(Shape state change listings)
- Opening Delimiter -

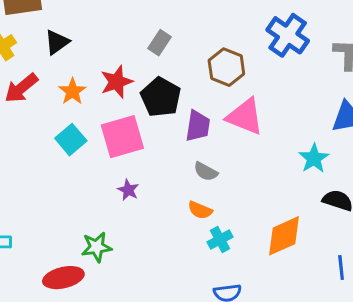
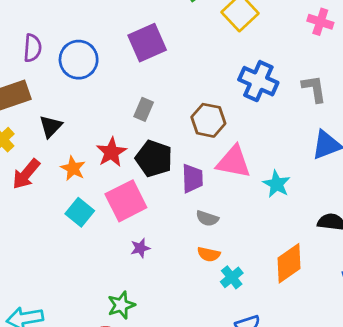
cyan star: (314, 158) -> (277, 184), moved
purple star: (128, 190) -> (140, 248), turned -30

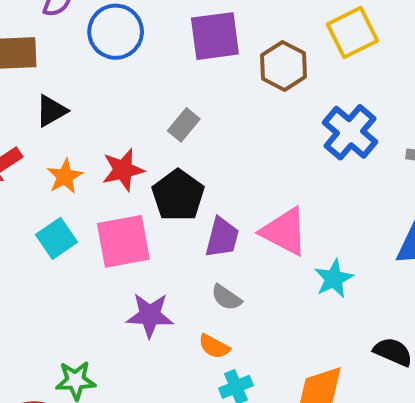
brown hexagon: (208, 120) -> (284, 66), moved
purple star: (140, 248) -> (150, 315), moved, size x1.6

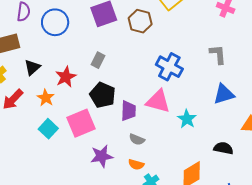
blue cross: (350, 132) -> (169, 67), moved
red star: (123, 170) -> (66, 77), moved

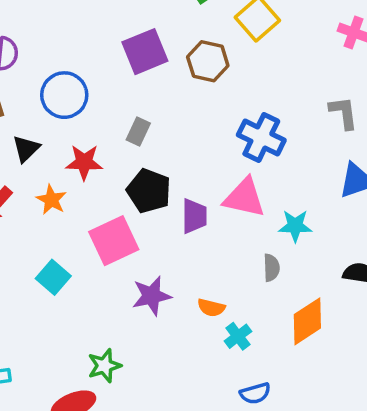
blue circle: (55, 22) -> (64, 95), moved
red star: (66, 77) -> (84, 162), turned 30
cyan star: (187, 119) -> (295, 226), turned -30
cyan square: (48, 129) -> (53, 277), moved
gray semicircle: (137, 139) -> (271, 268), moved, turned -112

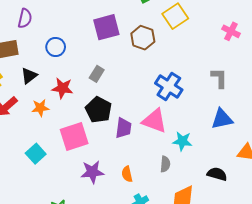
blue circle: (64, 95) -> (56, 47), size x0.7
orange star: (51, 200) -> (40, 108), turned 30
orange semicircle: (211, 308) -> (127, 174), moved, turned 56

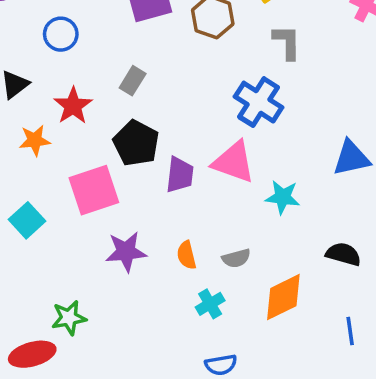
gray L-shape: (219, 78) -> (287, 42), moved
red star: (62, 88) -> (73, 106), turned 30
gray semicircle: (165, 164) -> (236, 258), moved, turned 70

- Closing Delimiter -

_TASK DESCRIPTION_.
Transcribe the entries above exactly, from their first line through the line with "blue cross: (350, 132) -> (169, 67), moved", and omit all pictures.

_EXERCISE RESPONSE_.
cyan star: (314, 158) -> (277, 184), moved
purple star: (128, 190) -> (140, 248), turned -30

brown hexagon: (208, 120) -> (284, 66), moved
purple star: (140, 248) -> (150, 315), moved, size x1.6

blue cross: (350, 132) -> (169, 67), moved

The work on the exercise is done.